BEGIN Records shown

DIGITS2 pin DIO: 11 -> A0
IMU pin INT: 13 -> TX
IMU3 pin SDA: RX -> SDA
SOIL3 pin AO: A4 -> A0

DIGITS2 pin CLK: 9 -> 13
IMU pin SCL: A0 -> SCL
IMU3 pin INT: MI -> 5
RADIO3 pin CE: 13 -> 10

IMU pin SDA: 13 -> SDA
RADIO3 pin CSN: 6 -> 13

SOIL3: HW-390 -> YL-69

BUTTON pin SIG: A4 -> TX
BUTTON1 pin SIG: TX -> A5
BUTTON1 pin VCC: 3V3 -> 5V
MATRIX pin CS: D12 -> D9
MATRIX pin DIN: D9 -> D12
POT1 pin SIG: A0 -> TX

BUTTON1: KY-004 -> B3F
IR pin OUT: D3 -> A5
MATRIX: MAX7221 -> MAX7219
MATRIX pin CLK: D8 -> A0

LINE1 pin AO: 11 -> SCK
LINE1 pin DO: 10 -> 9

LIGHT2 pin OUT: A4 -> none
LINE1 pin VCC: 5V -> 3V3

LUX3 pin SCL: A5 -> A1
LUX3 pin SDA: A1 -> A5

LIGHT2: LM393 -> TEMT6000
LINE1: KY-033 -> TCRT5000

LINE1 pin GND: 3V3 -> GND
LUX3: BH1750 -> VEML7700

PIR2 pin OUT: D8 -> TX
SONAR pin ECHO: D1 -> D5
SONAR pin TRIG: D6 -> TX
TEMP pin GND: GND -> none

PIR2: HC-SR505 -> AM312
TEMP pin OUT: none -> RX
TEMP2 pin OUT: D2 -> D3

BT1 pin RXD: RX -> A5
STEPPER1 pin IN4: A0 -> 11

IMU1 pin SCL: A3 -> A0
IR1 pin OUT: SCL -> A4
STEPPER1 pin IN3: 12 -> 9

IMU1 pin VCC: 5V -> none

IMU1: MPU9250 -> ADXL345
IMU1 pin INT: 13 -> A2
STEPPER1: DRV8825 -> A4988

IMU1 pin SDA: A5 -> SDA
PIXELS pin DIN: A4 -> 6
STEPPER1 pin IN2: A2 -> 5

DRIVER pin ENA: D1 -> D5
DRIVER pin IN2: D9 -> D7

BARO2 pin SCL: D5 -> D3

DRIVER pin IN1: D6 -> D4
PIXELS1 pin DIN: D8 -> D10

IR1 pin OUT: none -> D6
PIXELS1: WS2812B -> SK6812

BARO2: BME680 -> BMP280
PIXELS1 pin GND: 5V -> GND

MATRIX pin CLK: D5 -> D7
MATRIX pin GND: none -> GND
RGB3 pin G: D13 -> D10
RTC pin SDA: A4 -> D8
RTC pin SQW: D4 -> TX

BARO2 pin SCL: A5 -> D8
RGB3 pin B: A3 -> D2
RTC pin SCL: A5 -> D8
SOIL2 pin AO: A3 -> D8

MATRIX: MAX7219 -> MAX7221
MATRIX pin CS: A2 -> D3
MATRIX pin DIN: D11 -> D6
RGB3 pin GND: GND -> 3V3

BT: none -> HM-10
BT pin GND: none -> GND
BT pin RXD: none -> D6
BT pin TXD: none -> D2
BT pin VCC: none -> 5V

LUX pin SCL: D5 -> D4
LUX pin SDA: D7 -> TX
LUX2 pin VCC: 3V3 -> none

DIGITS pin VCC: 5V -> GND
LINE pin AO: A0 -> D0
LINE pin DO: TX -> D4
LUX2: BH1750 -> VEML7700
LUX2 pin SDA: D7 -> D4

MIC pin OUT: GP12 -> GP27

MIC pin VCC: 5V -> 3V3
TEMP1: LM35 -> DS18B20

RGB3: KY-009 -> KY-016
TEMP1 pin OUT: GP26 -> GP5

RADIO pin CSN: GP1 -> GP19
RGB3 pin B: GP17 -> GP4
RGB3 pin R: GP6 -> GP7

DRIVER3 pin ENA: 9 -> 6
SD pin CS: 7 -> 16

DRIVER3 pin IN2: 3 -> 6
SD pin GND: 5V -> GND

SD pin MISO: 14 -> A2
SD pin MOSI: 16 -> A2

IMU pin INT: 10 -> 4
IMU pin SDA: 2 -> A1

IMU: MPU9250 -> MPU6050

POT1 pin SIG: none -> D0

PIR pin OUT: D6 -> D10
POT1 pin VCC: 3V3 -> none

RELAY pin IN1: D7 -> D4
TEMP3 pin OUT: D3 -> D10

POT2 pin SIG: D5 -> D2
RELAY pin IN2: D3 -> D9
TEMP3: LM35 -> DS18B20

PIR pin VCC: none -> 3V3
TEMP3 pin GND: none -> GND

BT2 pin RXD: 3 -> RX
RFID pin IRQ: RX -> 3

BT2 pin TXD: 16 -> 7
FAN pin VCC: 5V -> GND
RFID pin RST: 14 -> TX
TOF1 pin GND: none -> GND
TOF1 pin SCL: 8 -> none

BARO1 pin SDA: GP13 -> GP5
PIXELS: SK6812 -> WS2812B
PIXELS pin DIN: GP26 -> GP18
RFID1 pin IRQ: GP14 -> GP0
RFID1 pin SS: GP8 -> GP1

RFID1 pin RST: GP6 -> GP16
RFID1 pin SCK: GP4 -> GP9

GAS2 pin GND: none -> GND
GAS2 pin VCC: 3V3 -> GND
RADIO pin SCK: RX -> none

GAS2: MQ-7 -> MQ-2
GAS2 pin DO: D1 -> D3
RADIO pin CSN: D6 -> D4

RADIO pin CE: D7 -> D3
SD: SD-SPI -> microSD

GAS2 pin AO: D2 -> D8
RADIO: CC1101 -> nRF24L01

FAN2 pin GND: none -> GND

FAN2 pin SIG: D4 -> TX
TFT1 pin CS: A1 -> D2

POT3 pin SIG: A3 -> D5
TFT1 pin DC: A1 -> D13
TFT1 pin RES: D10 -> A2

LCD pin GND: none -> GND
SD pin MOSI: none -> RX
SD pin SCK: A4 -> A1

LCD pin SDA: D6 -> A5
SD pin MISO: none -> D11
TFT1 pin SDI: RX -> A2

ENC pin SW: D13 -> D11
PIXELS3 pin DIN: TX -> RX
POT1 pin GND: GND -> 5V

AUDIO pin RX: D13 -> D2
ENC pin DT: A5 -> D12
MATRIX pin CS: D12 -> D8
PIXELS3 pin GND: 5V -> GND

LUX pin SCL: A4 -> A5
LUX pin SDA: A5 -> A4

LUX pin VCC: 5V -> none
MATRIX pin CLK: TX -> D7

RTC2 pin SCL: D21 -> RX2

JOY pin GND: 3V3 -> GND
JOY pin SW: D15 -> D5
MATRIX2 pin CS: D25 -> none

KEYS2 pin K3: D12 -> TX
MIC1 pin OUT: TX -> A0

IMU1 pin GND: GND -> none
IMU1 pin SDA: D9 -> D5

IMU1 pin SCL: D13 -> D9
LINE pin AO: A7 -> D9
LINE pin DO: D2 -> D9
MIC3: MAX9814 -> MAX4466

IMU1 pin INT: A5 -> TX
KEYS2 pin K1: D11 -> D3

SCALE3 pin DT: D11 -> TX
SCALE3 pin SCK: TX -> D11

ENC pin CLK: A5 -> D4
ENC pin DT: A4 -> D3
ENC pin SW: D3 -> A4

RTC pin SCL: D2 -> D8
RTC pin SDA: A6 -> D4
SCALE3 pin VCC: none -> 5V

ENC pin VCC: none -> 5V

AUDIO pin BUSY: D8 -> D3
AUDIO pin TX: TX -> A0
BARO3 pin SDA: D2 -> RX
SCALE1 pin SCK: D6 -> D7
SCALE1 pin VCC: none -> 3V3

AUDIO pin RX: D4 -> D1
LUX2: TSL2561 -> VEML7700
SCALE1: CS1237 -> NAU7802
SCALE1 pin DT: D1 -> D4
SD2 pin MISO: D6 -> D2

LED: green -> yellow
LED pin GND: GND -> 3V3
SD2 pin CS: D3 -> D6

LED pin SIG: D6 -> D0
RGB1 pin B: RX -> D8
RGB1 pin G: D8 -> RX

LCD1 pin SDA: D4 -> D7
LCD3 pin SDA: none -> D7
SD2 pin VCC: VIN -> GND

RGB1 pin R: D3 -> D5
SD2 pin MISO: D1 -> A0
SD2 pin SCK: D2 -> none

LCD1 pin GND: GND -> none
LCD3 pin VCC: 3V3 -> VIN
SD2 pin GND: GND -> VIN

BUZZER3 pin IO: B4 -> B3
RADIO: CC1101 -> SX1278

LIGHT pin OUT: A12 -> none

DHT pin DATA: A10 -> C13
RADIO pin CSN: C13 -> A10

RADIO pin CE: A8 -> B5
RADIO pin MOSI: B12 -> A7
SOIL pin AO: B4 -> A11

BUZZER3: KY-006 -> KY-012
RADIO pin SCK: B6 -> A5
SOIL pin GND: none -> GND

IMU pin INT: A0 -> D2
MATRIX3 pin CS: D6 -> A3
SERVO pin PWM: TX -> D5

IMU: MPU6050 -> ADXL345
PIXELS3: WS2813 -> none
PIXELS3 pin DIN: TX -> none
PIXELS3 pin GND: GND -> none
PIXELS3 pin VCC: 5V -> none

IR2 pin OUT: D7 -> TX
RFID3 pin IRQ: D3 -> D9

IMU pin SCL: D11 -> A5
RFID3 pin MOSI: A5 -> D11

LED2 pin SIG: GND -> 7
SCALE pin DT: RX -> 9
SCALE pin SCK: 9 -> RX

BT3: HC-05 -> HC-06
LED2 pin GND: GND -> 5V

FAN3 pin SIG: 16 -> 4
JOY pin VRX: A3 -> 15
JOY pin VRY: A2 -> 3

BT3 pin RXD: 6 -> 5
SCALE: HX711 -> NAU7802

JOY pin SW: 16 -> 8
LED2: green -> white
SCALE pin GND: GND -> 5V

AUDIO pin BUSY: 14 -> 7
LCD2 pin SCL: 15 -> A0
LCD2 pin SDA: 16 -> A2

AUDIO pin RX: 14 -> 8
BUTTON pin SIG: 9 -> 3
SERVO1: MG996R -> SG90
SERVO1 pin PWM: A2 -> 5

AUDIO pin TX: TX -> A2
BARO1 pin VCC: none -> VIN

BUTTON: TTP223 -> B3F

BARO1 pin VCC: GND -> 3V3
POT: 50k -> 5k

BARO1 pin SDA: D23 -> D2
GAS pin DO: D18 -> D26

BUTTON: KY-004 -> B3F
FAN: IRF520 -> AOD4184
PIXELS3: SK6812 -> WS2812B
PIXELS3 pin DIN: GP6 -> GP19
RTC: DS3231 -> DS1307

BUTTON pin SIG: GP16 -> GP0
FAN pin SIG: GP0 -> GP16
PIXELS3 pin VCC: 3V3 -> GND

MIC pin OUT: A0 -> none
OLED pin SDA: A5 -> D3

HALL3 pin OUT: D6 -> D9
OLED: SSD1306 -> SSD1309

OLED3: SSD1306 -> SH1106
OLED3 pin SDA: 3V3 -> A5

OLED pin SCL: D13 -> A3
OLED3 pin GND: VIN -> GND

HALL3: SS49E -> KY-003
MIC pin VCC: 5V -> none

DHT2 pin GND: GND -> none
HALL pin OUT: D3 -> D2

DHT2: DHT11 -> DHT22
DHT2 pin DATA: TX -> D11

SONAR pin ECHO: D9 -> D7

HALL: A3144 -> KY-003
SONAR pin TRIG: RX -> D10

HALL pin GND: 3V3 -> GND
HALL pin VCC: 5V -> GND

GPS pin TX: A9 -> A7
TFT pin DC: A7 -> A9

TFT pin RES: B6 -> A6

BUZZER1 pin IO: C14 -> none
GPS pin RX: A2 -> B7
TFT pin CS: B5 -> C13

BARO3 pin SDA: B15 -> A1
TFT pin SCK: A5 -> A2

END Records shown

Task brief:
Starting at the line that contains "MIC pin OUT: A0 -> none" and stopping after the line that contains "HALL pin VCC: 5V -> GND", write out every line exactly as it appears above, and no other line.

Task solution:
MIC pin OUT: A0 -> none
OLED pin SDA: A5 -> D3

HALL3 pin OUT: D6 -> D9
OLED: SSD1306 -> SSD1309

OLED3: SSD1306 -> SH1106
OLED3 pin SDA: 3V3 -> A5

OLED pin SCL: D13 -> A3
OLED3 pin GND: VIN -> GND

HALL3: SS49E -> KY-003
MIC pin VCC: 5V -> none

DHT2 pin GND: GND -> none
HALL pin OUT: D3 -> D2

DHT2: DHT11 -> DHT22
DHT2 pin DATA: TX -> D11

SONAR pin ECHO: D9 -> D7

HALL: A3144 -> KY-003
SONAR pin TRIG: RX -> D10

HALL pin GND: 3V3 -> GND
HALL pin VCC: 5V -> GND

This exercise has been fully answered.